*What you need to do*
Your copy should match the listing word for word, apart from the pictures, which are left out.

■ ■ ■ ■ ■ ■ ■

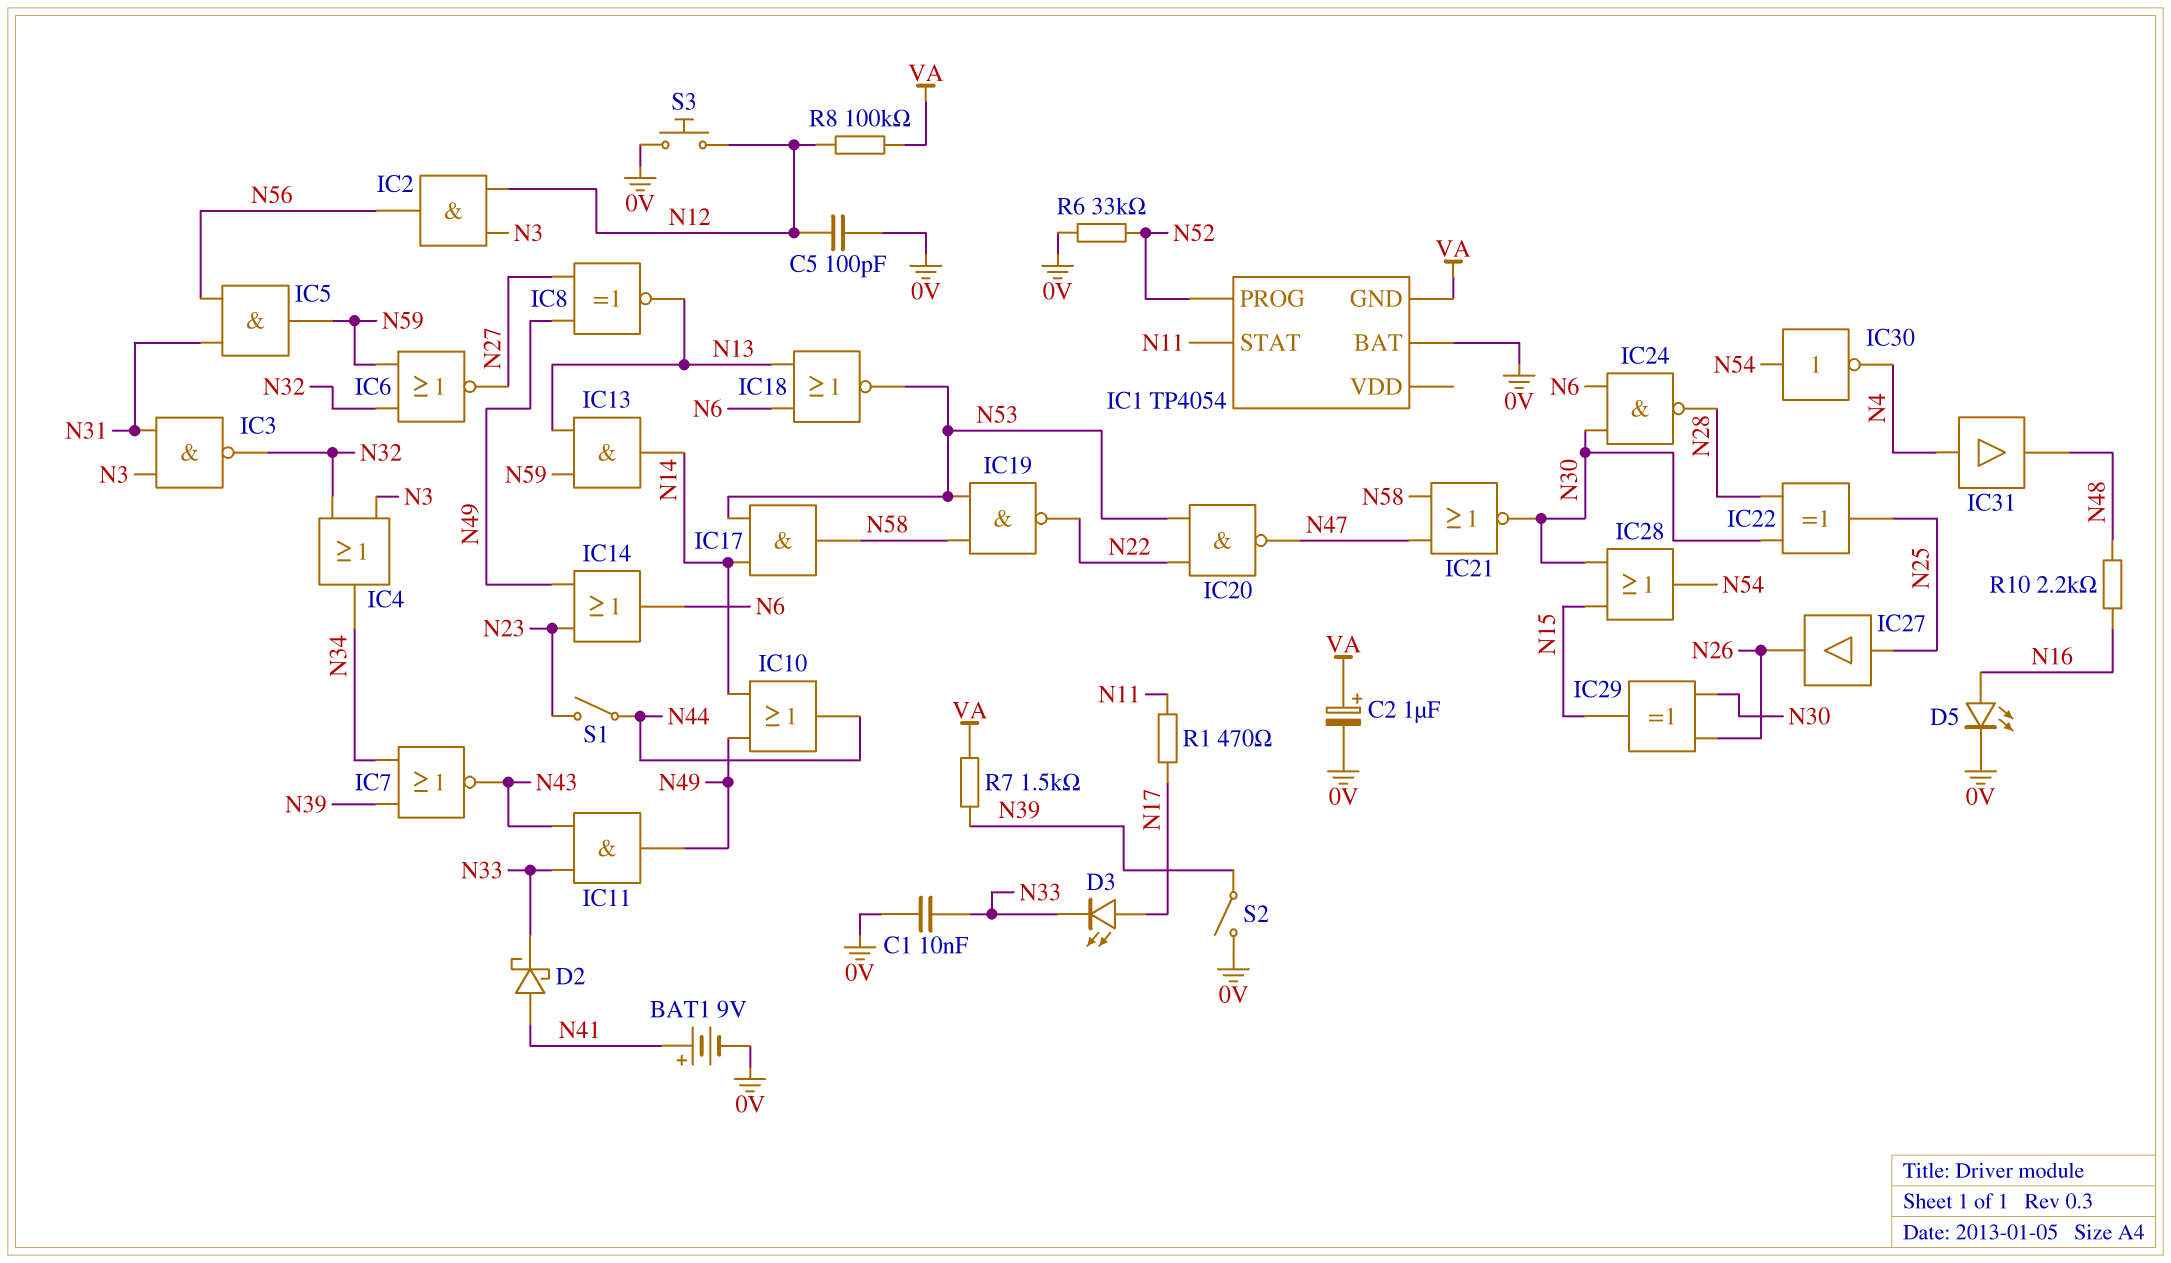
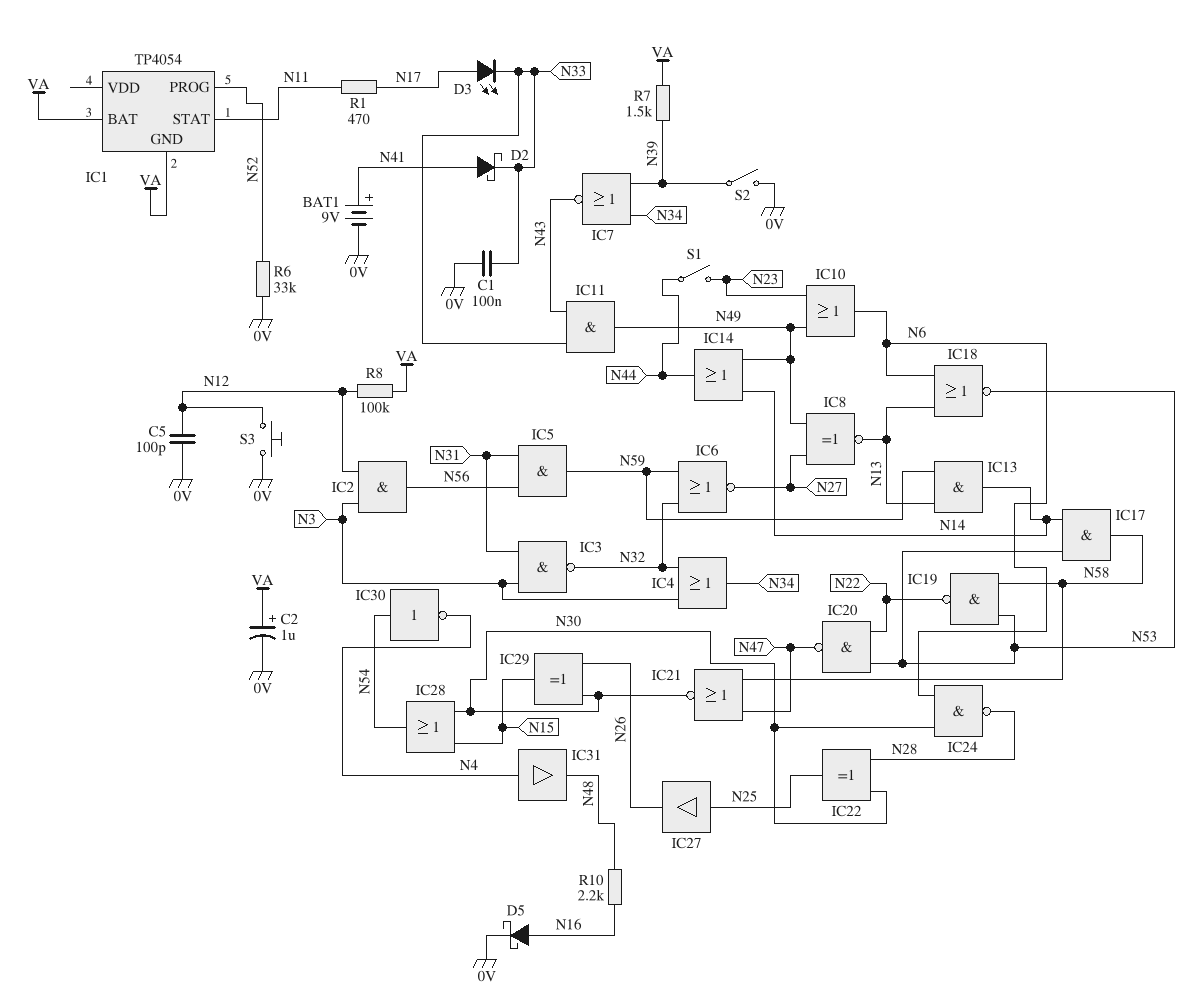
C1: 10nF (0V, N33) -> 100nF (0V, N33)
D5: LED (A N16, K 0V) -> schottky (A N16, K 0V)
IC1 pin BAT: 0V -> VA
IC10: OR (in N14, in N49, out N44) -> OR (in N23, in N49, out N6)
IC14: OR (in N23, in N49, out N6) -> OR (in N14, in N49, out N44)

■ ■ ■ ■ ■ ■ ■

*Result of this task*
C1: 10nF (0V, N33) -> 100nF (0V, N33)
D5: LED (A N16, K 0V) -> schottky (A N16, K 0V)
IC1 pin BAT: 0V -> VA
IC10: OR (in N14, in N49, out N44) -> OR (in N23, in N49, out N6)
IC14: OR (in N23, in N49, out N6) -> OR (in N14, in N49, out N44)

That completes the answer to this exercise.